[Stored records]
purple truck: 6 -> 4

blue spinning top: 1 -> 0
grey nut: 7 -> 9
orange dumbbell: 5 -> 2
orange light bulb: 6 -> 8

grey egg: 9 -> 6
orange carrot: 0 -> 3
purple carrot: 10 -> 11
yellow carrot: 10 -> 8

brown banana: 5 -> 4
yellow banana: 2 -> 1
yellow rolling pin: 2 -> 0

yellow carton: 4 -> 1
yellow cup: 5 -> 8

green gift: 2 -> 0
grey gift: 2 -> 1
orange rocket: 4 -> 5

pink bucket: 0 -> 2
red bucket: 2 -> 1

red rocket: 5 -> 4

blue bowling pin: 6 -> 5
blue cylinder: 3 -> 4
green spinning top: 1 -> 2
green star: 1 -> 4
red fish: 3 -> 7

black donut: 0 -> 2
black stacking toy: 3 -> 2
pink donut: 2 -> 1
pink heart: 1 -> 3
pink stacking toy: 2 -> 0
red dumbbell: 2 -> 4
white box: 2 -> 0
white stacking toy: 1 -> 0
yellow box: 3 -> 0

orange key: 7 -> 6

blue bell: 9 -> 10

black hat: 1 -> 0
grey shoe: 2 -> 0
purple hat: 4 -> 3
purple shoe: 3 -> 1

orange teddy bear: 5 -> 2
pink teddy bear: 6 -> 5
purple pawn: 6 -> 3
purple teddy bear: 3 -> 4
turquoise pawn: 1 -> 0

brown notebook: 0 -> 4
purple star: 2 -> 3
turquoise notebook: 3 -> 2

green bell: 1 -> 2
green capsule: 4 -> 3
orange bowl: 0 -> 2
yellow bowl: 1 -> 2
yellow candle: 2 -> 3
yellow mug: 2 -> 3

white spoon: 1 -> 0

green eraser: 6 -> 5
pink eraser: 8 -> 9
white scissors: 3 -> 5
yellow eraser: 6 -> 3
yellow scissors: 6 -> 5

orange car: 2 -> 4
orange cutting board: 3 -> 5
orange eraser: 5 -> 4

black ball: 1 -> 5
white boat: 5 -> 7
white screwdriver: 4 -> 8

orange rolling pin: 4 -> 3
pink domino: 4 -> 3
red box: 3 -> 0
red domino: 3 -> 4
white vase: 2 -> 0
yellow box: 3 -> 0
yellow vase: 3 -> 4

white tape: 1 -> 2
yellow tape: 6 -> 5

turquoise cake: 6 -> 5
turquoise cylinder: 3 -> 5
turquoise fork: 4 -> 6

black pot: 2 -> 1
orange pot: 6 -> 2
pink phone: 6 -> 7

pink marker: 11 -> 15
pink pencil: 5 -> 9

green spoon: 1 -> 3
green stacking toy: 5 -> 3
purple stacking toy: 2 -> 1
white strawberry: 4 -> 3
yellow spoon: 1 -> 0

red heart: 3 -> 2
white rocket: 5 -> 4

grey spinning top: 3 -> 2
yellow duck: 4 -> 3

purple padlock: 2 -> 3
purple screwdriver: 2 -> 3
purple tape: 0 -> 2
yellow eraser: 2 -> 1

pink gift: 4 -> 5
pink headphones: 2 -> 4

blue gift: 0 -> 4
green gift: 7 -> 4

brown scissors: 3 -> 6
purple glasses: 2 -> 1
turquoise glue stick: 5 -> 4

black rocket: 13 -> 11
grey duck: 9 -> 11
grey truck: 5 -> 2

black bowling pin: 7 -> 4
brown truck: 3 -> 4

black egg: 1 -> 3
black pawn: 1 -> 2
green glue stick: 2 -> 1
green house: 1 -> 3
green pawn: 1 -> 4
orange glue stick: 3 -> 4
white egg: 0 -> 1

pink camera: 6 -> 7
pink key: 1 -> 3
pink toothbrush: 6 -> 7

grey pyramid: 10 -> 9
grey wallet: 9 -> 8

§ **To do**: Search the entries above for the string "blue". Copy each line in which it appears.

§ **Result for this task**:
blue spinning top: 1 -> 0
blue bowling pin: 6 -> 5
blue cylinder: 3 -> 4
blue bell: 9 -> 10
blue gift: 0 -> 4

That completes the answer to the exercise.